■ **The data**:
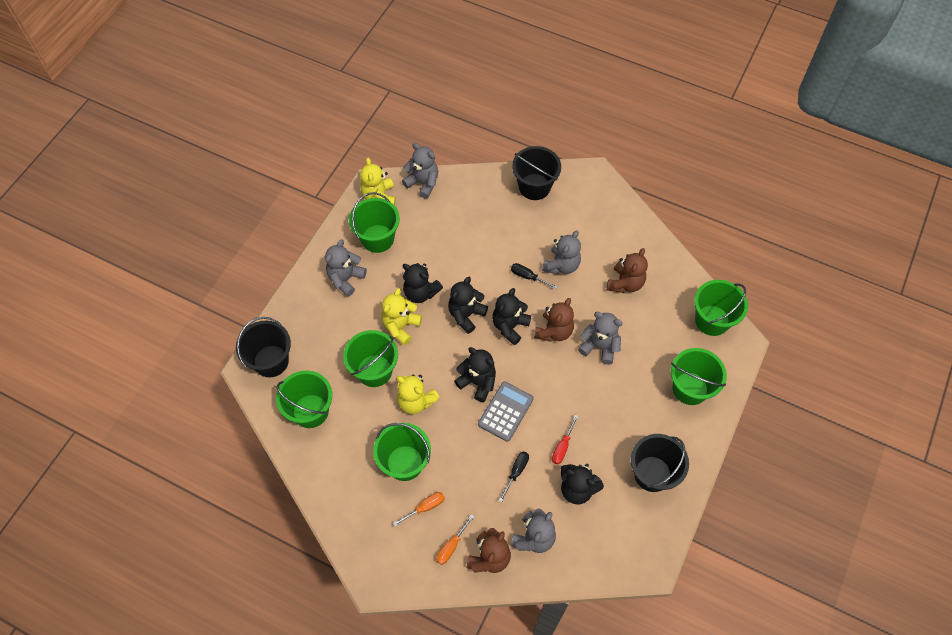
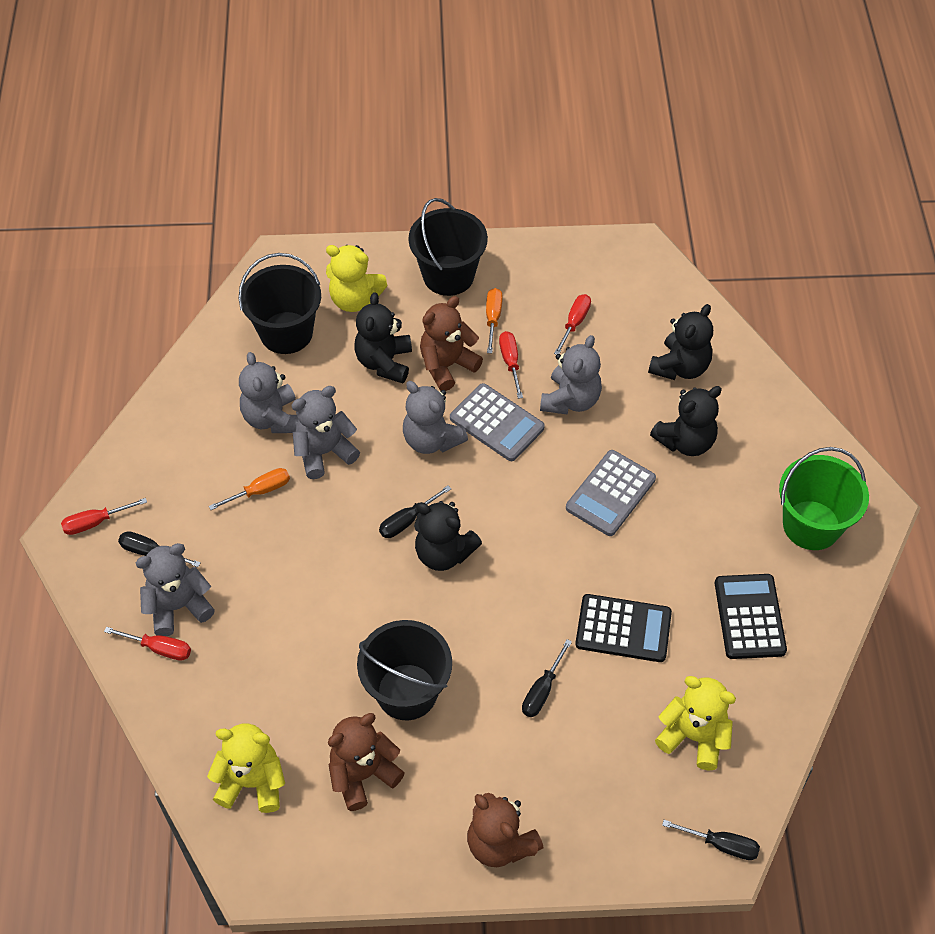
black calculator: 0 -> 2
black screwdriver: 2 -> 4
black teddy bear: 5 -> 4
green bucket: 6 -> 1
grey calculator: 1 -> 2
red screwdriver: 1 -> 4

■ **Your task**: All lines of the material that contain the word "calculator" should be listed.

■ **Output below**:
black calculator: 0 -> 2
grey calculator: 1 -> 2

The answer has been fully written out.